PROBLEM TO SOLVE
Could you copy every record below exactly, leaving out the pictures?

ENTRIES SHOWN
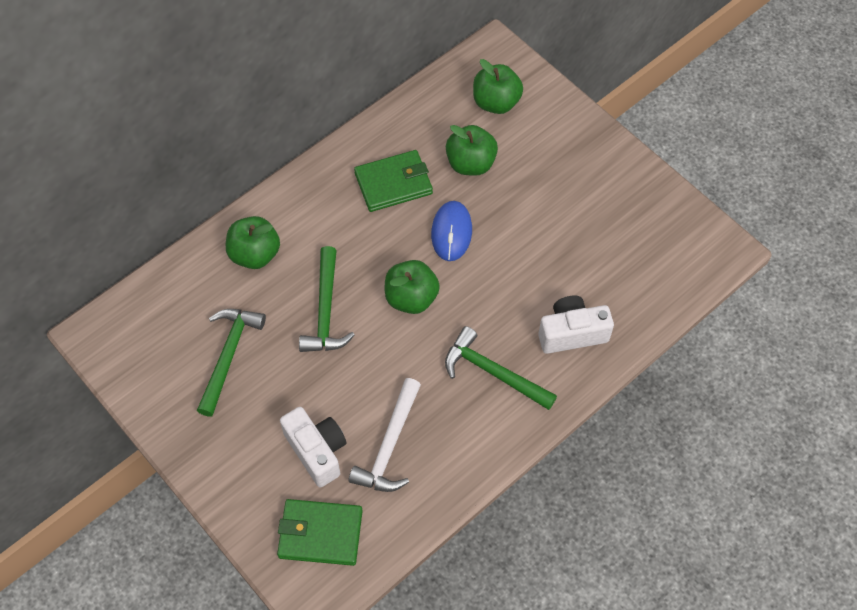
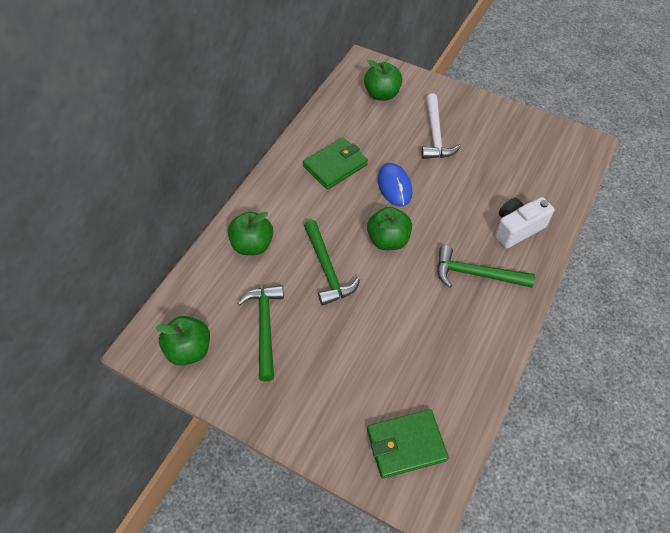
camera: 20 degrees left, 5 degrees down
(317, 451) = (371, 378): white camera -> none
(389, 446) = (426, 355): white hammer -> white hammer (435, 135)
(470, 163) = (384, 137): green apple -> green apple (189, 350)

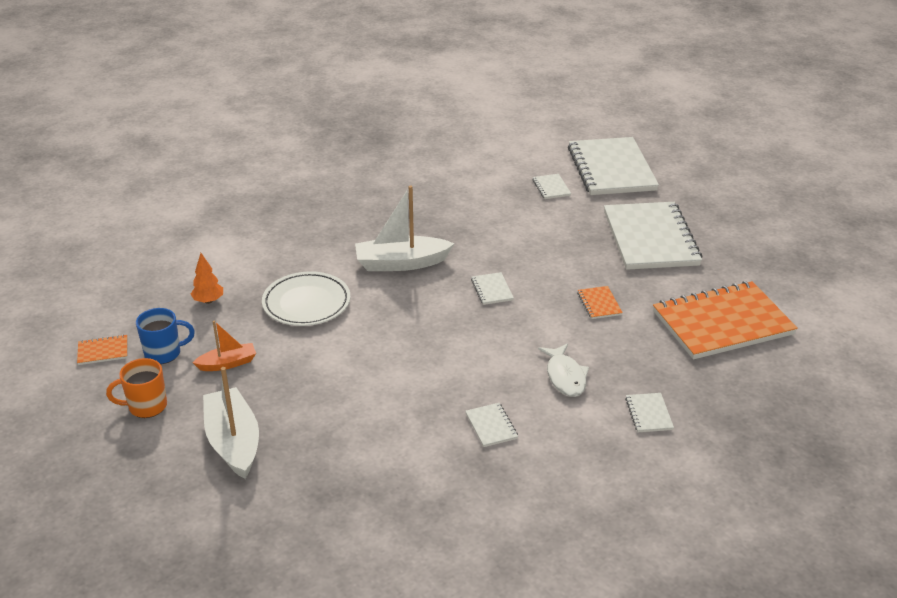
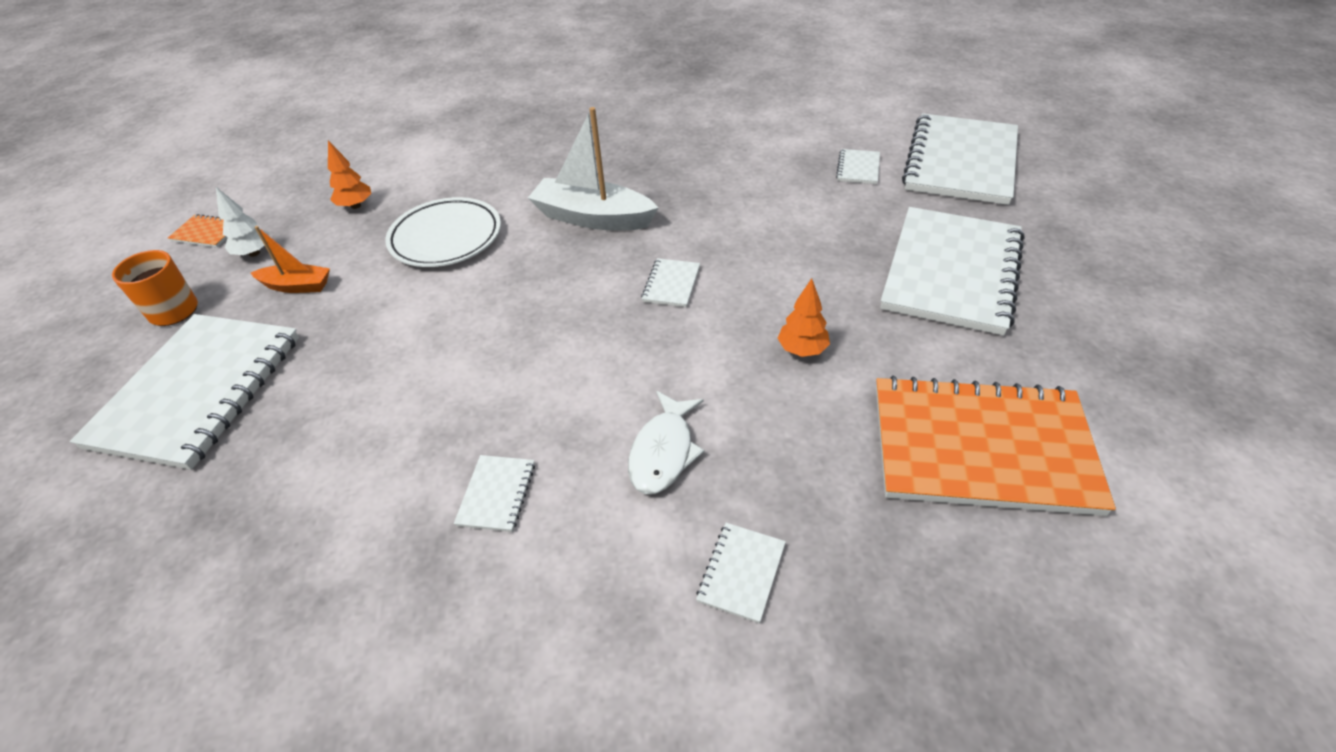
camera: 30 degrees right, 10 degrees up
(164, 353) = (254, 253): blue mug -> white tree
(233, 442) = (198, 391): white boat -> white notebook
(599, 304) = (802, 350): orange notebook -> orange tree

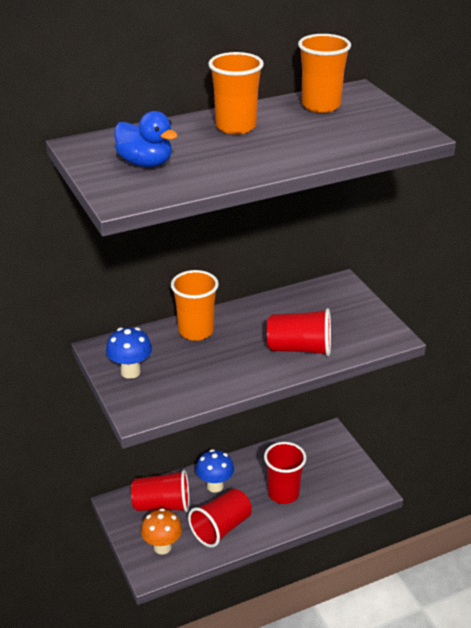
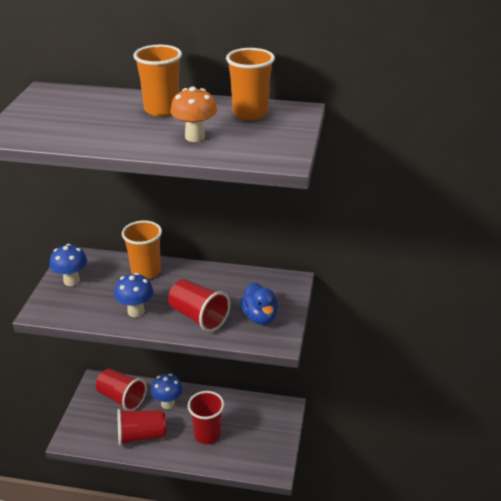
camera: 35 degrees right, 0 degrees up
(145, 163) = (60, 115): blue duck -> blue duck (260, 317)
(162, 547) = (93, 427): orange mushroom -> orange mushroom (195, 137)
(235, 370) = (136, 311): none -> blue mushroom

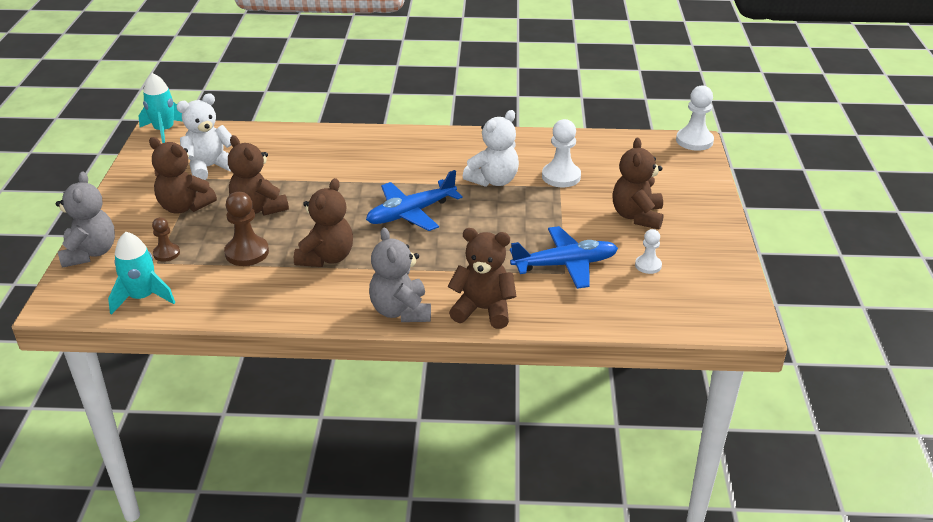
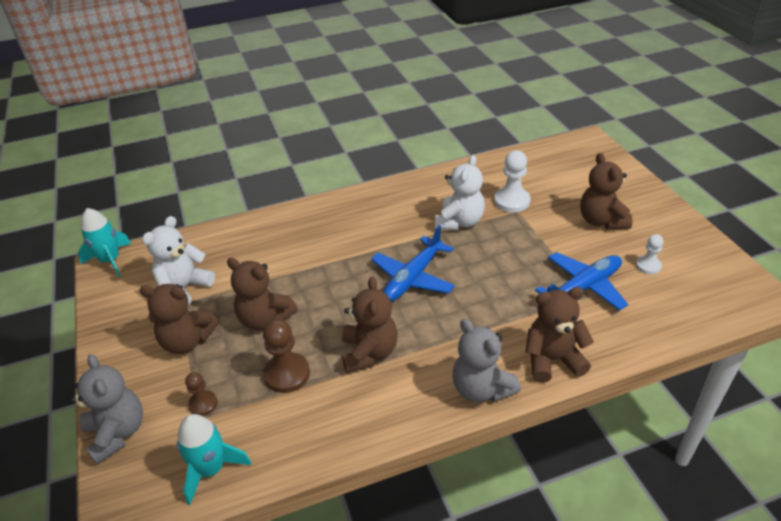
camera: 20 degrees left, 5 degrees up
(694, 141) = (587, 138): white pawn -> none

SOLUTION TO THIS PROBLEM
camera: 20 degrees left, 5 degrees down
(317, 451) = (371, 378): white camera -> none
(389, 446) = (426, 355): white hammer -> white hammer (435, 135)
(470, 163) = (384, 137): green apple -> green apple (189, 350)

camera: 30 degrees right, 10 degrees up
(164, 353) = (254, 253): blue mug -> white tree
(233, 442) = (198, 391): white boat -> white notebook
(599, 304) = (802, 350): orange notebook -> orange tree

camera: 35 degrees right, 0 degrees up
(145, 163) = (60, 115): blue duck -> blue duck (260, 317)
(162, 547) = (93, 427): orange mushroom -> orange mushroom (195, 137)
(235, 370) = (136, 311): none -> blue mushroom

camera: 20 degrees left, 5 degrees up
(694, 141) = (587, 138): white pawn -> none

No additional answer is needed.